— WHAT TO WORK ON —
Check every line below for the string "moved". Copy the ones that have it.

— MATERIALS PROVIDED —

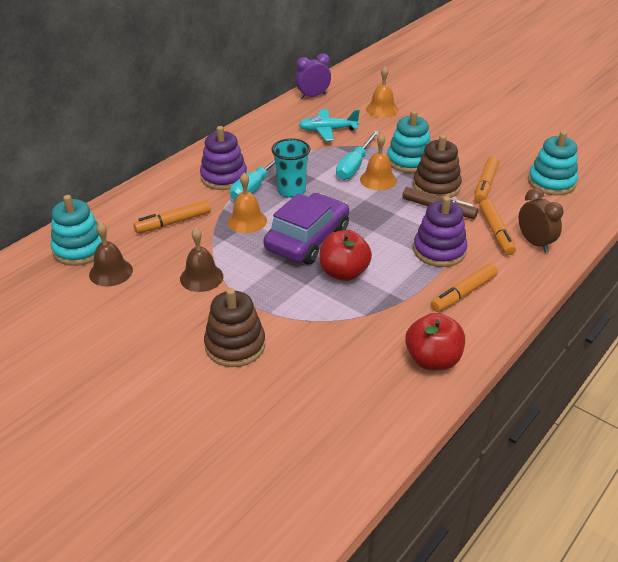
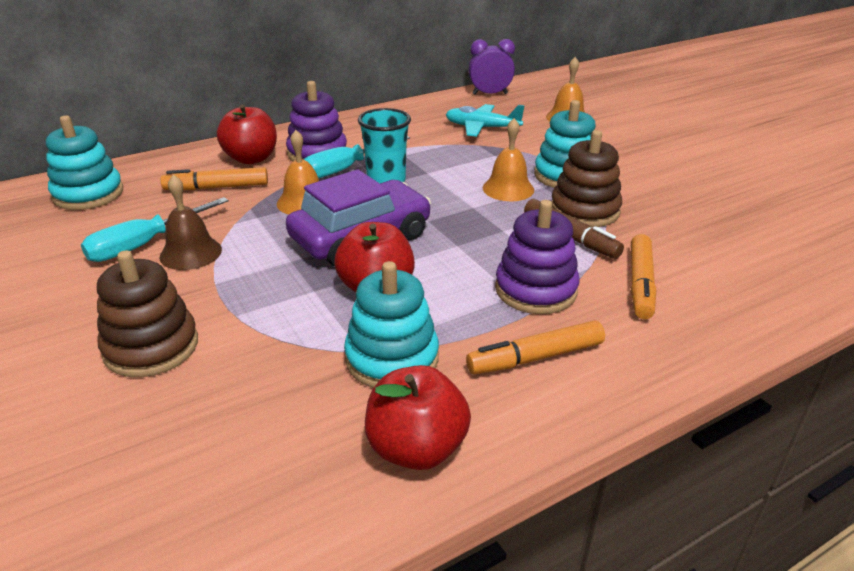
camera: 20 degrees right, 5 degrees down
brown bell [89,222,133,287] -> none
turquoise screwdriver [336,131,379,180] -> turquoise screwdriver moved to [81,197,229,262]
orange marker [474,156,499,203] -> none
brown clock [519,188,563,252] -> none
turquoise stacking toy [528,131,578,195] -> turquoise stacking toy moved to [344,261,439,388]
none -> red apple [217,105,277,164]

— RESPONSE BOX —
turquoise screwdriver [336,131,379,180] -> turquoise screwdriver moved to [81,197,229,262]
turquoise stacking toy [528,131,578,195] -> turquoise stacking toy moved to [344,261,439,388]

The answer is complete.